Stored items

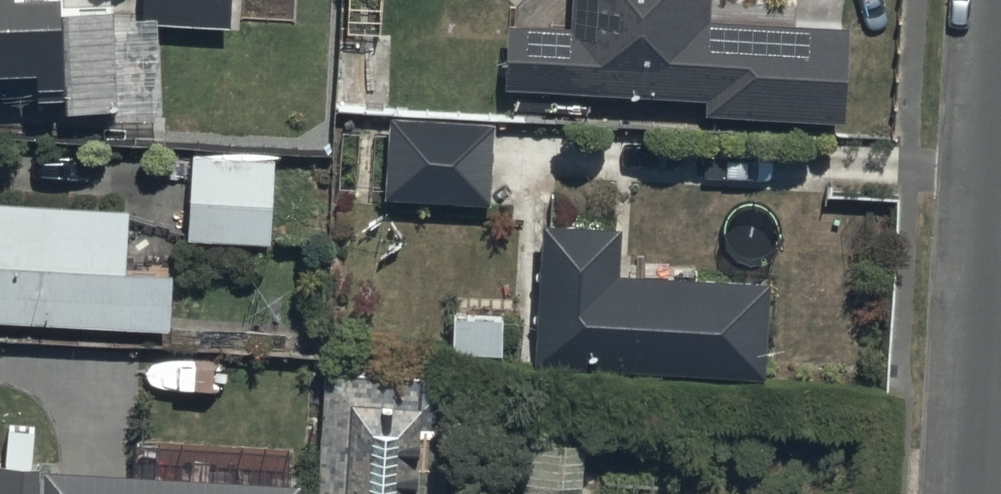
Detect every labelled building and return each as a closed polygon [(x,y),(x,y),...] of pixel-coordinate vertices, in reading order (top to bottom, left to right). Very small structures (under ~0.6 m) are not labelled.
[(109,96),(104,0),(0,0),(0,103),(109,96)] [(139,17),(231,20),(232,0),(140,0),(139,17)] [(568,17),(509,14),(506,80),(701,90),(700,106),(837,113),(841,22),(706,16),(706,0),(569,0),(568,17)] [(384,108),(380,190),(492,197),(497,114),(384,108)] [(275,153),(185,149),(181,234),(270,238),(275,153)] [(167,322),(170,258),(123,256),(125,202),(0,197),(0,314),(167,322)] [(621,215),(539,211),(533,350),(766,361),(770,273),(618,266),(621,215)] [(452,304),(449,345),(500,348),(502,307),(452,304)] [(320,362),(312,493),(441,493),(449,369),(320,362)] [(0,469),(0,493),(39,493),(40,472),(0,469)] [(47,474),(46,493),(302,493),(303,488),(47,474)] [(679,490),(539,482),(539,493),(678,493),(679,490)]
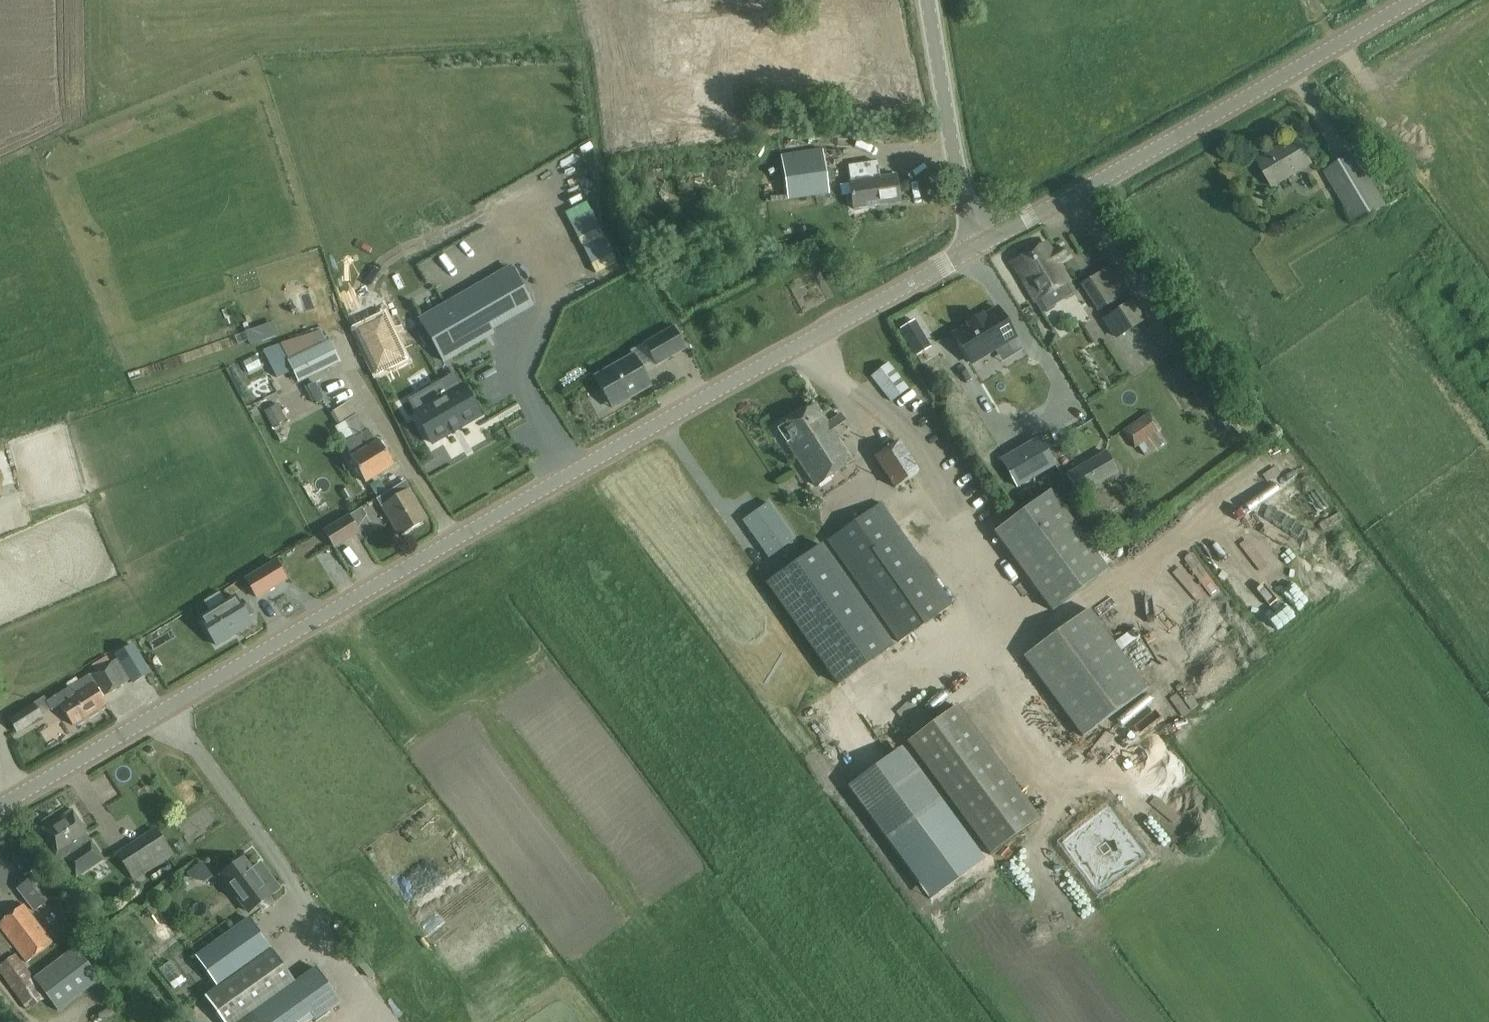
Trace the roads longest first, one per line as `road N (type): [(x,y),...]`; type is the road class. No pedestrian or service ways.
road 1 (tertiary): [(0,805),(977,247)]
road 2 (tertiary): [(977,247),(1407,0)]
road 3 (unclassified): [(977,247),(953,169),(923,0)]

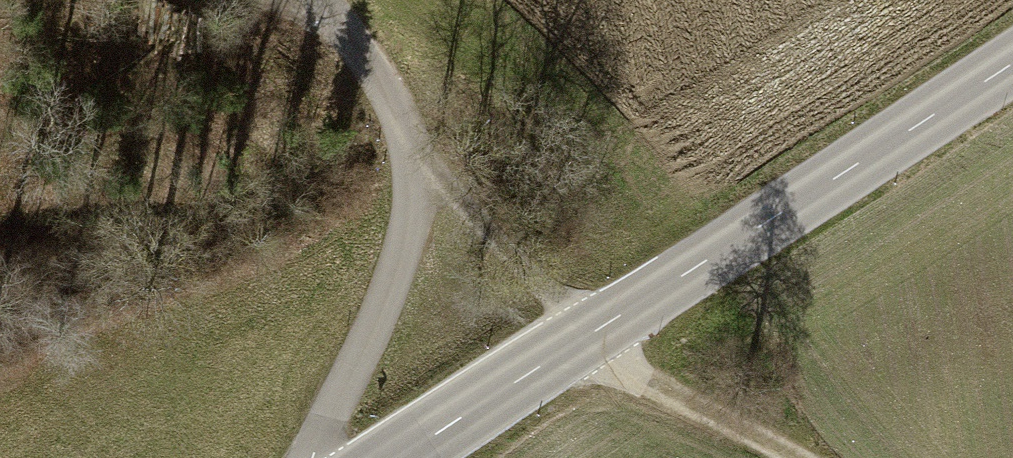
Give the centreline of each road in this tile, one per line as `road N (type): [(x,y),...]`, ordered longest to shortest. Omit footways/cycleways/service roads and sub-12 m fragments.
road 1 (tertiary): [(1012,64),(400,457)]
road 2 (residential): [(311,457),(385,297),(413,205),(403,122),(326,0)]
road 3 (track): [(583,338),(410,149)]
road 4 (track): [(583,338),(617,367),(793,457)]

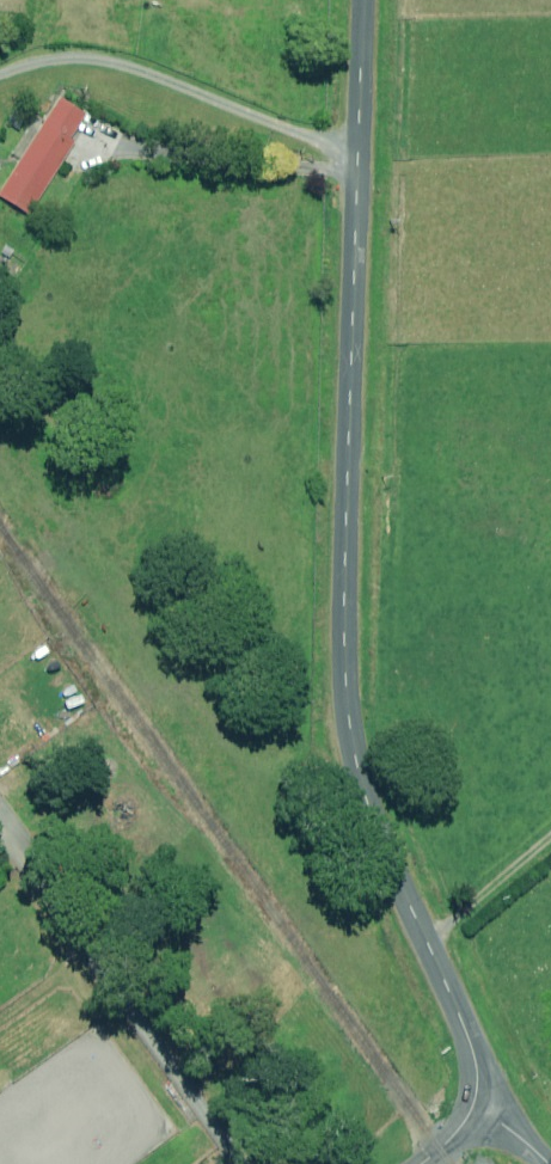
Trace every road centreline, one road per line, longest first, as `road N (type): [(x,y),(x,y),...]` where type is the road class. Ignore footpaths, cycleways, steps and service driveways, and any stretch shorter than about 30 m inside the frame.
road 1 (residential): [(478,1102),(482,1068),(473,1031),(375,814),(354,733),(349,645),(364,156)]
road 2 (residential): [(368,0),(364,156)]
road 3 (track): [(432,940),(550,843)]

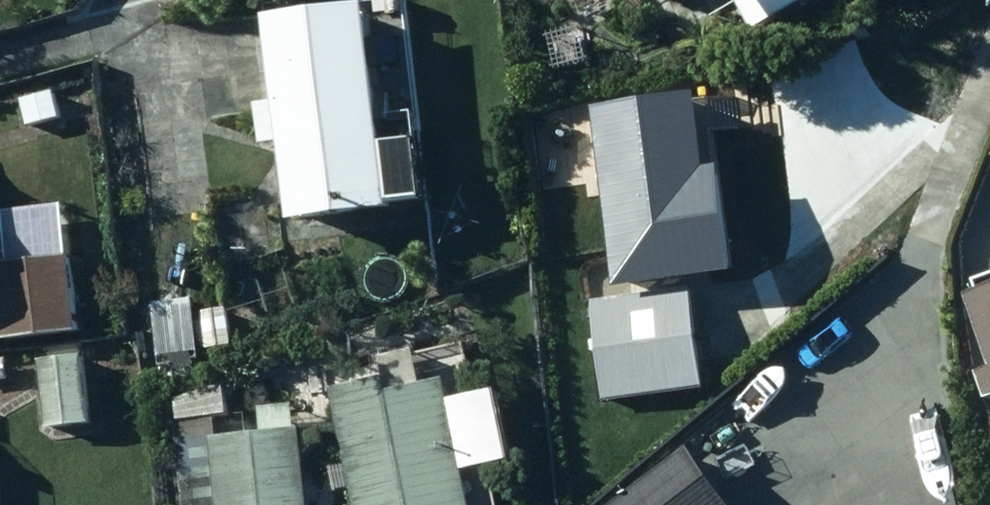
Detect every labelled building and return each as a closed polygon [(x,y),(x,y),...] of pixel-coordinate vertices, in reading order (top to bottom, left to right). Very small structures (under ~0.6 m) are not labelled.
[(762,32),(785,19),(789,25),(833,0),(743,0),(762,32)] [(288,107),(269,110),(274,147),(292,145),(302,226),(404,214),(380,10),(278,22),(288,107)] [(59,93),(26,102),(33,127),(65,118),(59,93)] [(610,301),(593,303),(607,403),(708,389),(694,290),(632,298),(629,282),(727,268),(719,215),(746,212),(732,112),(600,130),(602,149),(587,151),(591,184),(607,182),(614,233),(596,235),(601,274),(606,273),(610,301)] [(32,193),(35,233),(81,229),(78,189),(32,193)] [(75,259),(2,267),(10,341),(83,333),(75,259)] [(981,299),(989,324),(989,296),(981,299)] [(232,312),(208,316),(213,349),(237,345),(232,312)] [(473,475),(522,465),(507,393),(456,403),(452,383),(430,388),(423,355),(388,362),(391,378),(338,389),(362,504),(479,504),(473,475)] [(87,358),(47,363),(54,429),(95,425),(87,358)] [(179,422),(187,504),(315,504),(308,431),(302,431),(300,408),(265,411),(267,434),(224,438),(222,418),(179,422)] [(697,452),(623,504),(735,504),(697,452)]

WHAT IS EXPECTED
Leave out the pictures and set down all of the data exactly.

TASK RESPONSE
Detect every labelled building and return each as a closed polygon [(x,y),(x,y),...] of pixel-coordinate vertices, in reading order (top to bottom, left to right). Very small structures (under ~0.6 m) are not labelled.
[(109,96),(104,0),(0,0),(0,103),(109,96)] [(139,17),(231,20),(232,0),(140,0),(139,17)] [(568,17),(509,14),(506,80),(701,90),(700,106),(837,113),(841,22),(706,16),(706,0),(569,0),(568,17)] [(384,108),(380,190),(492,197),(497,114),(384,108)] [(275,153),(185,149),(181,234),(270,238),(275,153)] [(167,322),(170,258),(123,256),(125,202),(0,197),(0,314),(167,322)] [(621,215),(539,211),(533,350),(766,361),(770,273),(618,266),(621,215)] [(452,304),(449,345),(500,348),(502,307),(452,304)] [(320,362),(312,493),(441,493),(449,369),(320,362)] [(0,469),(0,493),(39,493),(40,472),(0,469)] [(47,474),(46,493),(302,493),(303,488),(47,474)] [(679,490),(539,482),(539,493),(678,493),(679,490)]
Trace the roads longest first, one per line as `road N (type): [(x,y),...]`; type is the road class. No pedestrian or service ways.
road 1 (tertiary): [(0,805),(977,247)]
road 2 (tertiary): [(977,247),(1407,0)]
road 3 (unclassified): [(977,247),(953,169),(923,0)]

Give the centreline of each road in this tile, one per line as `road N (type): [(x,y),...]`, ordered longest to shortest. Omit footways/cycleways/service roads and sub-12 m fragments.
road 1 (tertiary): [(1012,64),(400,457)]
road 2 (residential): [(311,457),(385,297),(413,205),(403,122),(326,0)]
road 3 (track): [(583,338),(410,149)]
road 4 (track): [(583,338),(617,367),(793,457)]

Trace every road centreline, one road per line, longest first, as `road N (type): [(x,y),(x,y),...]` where type is the road class. Ignore footpaths, cycleways, steps and service driveways, and any stretch shorter than about 30 m inside the frame.
road 1 (residential): [(478,1102),(482,1068),(473,1031),(375,814),(354,733),(349,645),(364,156)]
road 2 (residential): [(368,0),(364,156)]
road 3 (track): [(432,940),(550,843)]

Detect every labelled building and return each as a closed polygon [(x,y),(x,y),...] of pixel-coordinate vertices, in reading order (top to bottom, left to right). Very small structures (under ~0.6 m) are not labelled.
[(762,32),(785,19),(789,25),(833,0),(743,0),(762,32)] [(288,107),(269,110),(274,147),(292,145),(302,226),(404,214),(380,10),(278,22),(288,107)] [(59,93),(26,102),(33,127),(65,118),(59,93)] [(610,301),(593,303),(607,403),(708,389),(694,290),(632,298),(629,282),(727,268),(719,215),(746,212),(732,112),(600,130),(602,149),(587,151),(591,184),(607,182),(614,233),(596,235),(601,274),(606,273),(610,301)] [(32,193),(35,233),(81,229),(78,189),(32,193)] [(75,259),(2,267),(10,341),(83,333),(75,259)] [(981,299),(989,324),(989,296),(981,299)] [(232,312),(208,316),(213,349),(237,345),(232,312)] [(473,475),(522,465),(507,393),(456,403),(452,383),(430,388),(423,355),(388,362),(391,378),(338,389),(362,504),(479,504),(473,475)] [(87,358),(47,363),(54,429),(95,425),(87,358)] [(179,422),(187,504),(315,504),(308,431),(302,431),(300,408),(265,411),(267,434),(224,438),(222,418),(179,422)] [(697,452),(623,504),(735,504),(697,452)]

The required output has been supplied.